Extracted records:

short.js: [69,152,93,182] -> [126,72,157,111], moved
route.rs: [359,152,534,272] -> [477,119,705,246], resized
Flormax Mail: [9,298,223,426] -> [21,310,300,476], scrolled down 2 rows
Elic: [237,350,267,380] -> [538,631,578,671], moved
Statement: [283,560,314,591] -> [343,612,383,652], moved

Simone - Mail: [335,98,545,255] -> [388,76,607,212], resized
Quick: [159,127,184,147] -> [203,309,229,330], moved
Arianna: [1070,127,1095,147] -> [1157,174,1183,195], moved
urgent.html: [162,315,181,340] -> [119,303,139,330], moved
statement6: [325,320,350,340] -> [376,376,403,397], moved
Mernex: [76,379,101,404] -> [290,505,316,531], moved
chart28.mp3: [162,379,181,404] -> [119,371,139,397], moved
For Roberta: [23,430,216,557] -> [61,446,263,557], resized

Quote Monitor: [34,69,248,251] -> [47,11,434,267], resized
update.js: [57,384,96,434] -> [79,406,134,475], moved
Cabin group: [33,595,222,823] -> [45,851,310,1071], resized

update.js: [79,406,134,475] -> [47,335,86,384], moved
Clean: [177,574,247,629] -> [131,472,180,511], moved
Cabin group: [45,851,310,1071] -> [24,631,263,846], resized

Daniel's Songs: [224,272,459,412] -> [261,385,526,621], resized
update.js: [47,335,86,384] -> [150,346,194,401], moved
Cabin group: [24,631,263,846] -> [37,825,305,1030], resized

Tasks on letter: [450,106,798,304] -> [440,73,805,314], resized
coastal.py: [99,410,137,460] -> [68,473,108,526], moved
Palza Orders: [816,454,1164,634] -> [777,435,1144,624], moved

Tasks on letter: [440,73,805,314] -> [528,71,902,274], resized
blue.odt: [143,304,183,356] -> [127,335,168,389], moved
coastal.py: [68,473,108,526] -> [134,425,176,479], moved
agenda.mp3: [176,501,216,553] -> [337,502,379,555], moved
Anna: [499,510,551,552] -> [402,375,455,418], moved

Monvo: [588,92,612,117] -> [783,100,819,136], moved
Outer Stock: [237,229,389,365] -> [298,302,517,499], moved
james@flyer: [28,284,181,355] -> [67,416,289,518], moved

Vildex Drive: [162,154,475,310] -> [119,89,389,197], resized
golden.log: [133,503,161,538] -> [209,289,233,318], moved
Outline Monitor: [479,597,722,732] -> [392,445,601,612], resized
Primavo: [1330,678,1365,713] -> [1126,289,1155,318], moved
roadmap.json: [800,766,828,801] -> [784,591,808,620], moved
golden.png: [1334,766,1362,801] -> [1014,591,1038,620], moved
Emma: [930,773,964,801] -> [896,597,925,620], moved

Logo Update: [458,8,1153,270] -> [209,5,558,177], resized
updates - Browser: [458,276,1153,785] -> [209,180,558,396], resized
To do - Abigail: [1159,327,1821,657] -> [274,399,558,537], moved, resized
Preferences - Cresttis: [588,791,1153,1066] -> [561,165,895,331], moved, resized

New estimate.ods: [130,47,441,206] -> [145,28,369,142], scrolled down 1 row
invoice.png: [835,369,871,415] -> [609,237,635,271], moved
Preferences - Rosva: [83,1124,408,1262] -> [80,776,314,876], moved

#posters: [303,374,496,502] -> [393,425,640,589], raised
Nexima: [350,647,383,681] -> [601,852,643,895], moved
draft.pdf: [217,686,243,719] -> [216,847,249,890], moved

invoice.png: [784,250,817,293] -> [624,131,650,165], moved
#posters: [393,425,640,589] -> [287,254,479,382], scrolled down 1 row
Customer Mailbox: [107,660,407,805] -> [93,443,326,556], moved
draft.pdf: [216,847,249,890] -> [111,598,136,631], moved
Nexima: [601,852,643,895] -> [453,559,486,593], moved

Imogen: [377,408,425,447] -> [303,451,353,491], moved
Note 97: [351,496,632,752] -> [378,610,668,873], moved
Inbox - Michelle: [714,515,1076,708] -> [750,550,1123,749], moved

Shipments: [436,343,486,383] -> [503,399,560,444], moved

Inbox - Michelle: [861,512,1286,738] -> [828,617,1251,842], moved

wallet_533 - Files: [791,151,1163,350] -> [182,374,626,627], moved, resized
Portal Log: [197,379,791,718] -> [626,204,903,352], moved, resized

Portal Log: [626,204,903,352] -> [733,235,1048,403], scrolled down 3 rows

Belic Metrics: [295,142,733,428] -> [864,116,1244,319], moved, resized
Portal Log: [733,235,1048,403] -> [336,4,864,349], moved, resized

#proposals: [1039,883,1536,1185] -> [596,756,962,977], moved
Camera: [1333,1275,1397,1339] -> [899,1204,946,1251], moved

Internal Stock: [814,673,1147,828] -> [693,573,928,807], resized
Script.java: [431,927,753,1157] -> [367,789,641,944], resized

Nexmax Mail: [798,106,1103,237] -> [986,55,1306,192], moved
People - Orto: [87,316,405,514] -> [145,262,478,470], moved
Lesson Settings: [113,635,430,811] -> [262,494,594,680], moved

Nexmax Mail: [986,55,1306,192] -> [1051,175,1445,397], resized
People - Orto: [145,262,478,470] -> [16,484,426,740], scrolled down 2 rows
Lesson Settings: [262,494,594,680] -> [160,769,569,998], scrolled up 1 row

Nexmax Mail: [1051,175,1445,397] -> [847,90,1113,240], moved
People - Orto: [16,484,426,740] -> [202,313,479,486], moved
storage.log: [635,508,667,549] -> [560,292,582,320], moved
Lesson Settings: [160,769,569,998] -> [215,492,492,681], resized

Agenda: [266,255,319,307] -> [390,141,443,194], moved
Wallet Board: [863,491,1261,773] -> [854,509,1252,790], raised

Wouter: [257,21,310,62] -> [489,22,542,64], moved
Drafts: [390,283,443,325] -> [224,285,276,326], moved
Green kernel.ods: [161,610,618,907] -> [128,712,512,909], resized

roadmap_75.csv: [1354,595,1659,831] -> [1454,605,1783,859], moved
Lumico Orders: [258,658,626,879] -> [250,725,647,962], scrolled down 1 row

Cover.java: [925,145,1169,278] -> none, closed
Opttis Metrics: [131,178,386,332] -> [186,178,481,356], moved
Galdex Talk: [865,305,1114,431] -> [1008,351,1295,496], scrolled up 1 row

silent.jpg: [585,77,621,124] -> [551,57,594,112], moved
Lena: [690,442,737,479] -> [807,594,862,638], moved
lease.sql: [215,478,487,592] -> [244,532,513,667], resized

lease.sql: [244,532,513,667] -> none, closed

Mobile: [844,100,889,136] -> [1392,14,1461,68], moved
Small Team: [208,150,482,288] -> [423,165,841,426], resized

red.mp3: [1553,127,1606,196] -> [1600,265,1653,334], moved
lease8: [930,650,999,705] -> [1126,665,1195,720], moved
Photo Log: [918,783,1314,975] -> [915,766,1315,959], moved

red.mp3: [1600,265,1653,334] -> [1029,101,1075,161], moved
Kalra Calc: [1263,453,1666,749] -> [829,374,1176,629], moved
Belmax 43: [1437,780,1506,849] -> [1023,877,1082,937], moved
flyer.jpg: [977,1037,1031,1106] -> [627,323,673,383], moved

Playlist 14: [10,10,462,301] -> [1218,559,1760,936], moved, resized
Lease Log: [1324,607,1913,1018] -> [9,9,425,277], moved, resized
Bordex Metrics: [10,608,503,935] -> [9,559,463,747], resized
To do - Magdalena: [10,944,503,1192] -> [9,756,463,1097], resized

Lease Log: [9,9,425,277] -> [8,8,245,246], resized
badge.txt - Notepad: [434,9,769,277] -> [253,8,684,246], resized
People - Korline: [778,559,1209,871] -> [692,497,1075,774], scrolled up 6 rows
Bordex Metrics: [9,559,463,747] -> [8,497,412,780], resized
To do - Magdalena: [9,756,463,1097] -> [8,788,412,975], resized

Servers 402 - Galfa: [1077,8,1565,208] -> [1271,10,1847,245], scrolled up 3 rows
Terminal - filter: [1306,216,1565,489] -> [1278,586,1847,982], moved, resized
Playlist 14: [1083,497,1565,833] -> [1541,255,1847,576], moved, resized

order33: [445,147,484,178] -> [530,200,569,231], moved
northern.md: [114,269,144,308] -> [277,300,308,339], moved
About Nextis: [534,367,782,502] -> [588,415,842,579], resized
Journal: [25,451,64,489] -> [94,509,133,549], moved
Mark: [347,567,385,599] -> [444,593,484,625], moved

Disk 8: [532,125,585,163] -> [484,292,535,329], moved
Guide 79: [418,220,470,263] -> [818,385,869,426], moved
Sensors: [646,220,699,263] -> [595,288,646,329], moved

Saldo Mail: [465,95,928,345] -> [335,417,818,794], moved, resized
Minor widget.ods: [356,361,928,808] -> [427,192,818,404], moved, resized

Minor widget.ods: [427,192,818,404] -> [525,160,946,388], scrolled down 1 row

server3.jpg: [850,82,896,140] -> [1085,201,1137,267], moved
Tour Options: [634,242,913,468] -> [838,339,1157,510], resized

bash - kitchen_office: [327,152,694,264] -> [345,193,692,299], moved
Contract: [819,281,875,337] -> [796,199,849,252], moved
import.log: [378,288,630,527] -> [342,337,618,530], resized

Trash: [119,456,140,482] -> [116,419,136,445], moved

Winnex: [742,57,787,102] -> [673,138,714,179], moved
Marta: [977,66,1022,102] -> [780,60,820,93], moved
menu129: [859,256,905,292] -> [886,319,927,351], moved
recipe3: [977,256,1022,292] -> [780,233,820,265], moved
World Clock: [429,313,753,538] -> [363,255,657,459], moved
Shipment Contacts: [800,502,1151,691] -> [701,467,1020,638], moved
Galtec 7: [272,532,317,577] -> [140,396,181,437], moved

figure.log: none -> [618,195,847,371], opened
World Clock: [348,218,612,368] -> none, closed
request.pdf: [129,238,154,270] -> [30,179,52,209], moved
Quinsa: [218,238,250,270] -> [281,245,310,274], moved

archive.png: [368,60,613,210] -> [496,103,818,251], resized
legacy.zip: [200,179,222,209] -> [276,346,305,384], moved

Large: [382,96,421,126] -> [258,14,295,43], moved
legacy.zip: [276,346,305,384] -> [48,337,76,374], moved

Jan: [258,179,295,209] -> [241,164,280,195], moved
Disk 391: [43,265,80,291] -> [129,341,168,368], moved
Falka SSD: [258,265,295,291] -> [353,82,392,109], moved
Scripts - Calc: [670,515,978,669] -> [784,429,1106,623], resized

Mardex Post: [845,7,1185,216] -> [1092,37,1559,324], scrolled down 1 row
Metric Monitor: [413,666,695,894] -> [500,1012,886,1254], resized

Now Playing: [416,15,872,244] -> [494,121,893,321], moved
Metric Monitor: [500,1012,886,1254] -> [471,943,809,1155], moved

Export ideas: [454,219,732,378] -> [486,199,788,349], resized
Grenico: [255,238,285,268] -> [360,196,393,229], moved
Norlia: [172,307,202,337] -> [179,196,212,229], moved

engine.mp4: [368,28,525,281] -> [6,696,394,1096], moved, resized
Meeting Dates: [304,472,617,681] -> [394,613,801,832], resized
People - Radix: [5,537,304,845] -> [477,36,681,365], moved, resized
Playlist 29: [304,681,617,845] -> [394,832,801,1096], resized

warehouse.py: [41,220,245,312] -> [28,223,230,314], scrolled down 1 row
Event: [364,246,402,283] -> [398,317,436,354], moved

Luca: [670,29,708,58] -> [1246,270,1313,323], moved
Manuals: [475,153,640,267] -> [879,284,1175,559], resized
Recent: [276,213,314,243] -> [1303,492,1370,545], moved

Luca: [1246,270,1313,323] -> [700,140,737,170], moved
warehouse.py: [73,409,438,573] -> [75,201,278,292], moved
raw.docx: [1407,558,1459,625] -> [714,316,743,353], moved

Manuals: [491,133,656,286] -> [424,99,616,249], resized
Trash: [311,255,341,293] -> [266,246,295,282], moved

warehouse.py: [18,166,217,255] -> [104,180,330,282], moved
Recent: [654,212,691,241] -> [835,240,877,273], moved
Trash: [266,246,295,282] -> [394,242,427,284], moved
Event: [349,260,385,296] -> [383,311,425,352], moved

• _Assignment_:
One stretch of the lines above is wanted, from the line that contains "Script.java: [431,927,753,1157] ->" through the line that contains "Nexmax Mail: [986,55,1306,192]". Output it exactly.

• _Solution to this task_:
Script.java: [431,927,753,1157] -> [367,789,641,944], resized

Nexmax Mail: [798,106,1103,237] -> [986,55,1306,192], moved
People - Orto: [87,316,405,514] -> [145,262,478,470], moved
Lesson Settings: [113,635,430,811] -> [262,494,594,680], moved

Nexmax Mail: [986,55,1306,192] -> [1051,175,1445,397], resized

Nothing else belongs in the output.